## What to work on
Scan the lines below and report each one containing "TRIG" by copying it.

=== Section Start ===

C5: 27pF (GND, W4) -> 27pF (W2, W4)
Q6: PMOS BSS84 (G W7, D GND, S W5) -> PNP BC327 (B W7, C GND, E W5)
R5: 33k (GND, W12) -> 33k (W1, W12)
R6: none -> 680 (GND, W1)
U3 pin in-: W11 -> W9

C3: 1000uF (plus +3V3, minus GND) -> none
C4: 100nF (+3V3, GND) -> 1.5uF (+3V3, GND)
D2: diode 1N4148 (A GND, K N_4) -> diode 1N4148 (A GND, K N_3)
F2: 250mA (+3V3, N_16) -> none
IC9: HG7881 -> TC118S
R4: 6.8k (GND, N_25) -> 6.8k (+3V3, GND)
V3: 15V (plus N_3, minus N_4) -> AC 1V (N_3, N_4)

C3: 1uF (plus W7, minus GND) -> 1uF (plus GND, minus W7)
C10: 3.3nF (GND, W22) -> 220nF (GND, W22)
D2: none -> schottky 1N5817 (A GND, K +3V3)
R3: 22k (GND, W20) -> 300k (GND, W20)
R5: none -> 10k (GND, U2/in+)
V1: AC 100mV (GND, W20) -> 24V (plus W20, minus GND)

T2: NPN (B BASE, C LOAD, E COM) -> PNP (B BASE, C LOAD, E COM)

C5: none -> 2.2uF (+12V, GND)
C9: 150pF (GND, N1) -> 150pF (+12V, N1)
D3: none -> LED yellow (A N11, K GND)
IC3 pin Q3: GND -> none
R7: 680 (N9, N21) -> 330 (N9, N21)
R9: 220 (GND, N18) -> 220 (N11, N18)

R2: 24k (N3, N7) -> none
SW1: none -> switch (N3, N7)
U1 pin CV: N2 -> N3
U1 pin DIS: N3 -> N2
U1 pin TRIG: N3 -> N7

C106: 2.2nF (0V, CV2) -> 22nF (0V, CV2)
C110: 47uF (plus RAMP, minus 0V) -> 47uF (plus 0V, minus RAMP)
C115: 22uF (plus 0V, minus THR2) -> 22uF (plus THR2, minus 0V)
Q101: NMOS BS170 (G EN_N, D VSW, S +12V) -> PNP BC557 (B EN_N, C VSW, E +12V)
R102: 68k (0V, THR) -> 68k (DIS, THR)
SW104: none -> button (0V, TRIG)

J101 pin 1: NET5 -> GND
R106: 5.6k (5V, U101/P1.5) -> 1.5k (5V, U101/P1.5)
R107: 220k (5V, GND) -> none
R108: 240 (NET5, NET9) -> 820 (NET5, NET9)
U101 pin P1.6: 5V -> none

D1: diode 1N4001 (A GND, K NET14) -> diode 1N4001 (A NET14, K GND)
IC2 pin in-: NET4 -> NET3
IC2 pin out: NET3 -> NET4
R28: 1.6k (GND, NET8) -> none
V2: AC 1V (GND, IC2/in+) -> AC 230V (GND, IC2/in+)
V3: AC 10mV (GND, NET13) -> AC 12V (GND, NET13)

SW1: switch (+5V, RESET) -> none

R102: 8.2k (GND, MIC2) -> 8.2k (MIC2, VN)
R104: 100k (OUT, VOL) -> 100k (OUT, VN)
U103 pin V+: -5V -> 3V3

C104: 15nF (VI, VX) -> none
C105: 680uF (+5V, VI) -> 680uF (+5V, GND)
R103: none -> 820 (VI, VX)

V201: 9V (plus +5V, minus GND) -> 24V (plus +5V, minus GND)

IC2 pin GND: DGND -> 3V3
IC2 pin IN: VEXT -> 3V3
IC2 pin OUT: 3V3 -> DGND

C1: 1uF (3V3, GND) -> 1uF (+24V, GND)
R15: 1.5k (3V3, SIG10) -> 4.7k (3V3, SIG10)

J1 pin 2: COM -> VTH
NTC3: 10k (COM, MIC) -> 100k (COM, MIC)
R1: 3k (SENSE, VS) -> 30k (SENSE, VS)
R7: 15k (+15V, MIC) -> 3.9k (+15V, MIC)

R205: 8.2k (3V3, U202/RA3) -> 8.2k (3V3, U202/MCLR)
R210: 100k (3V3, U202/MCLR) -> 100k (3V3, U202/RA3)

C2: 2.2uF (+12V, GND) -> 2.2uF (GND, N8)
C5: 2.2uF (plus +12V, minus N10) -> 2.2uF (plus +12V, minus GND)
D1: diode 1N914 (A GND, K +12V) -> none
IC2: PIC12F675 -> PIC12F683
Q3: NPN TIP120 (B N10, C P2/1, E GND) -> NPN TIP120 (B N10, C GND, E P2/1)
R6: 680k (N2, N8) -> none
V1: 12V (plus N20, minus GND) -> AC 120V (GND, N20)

=== Section End ===

## Answer area
U1 pin TRIG: N3 -> N7
SW104: none -> button (0V, TRIG)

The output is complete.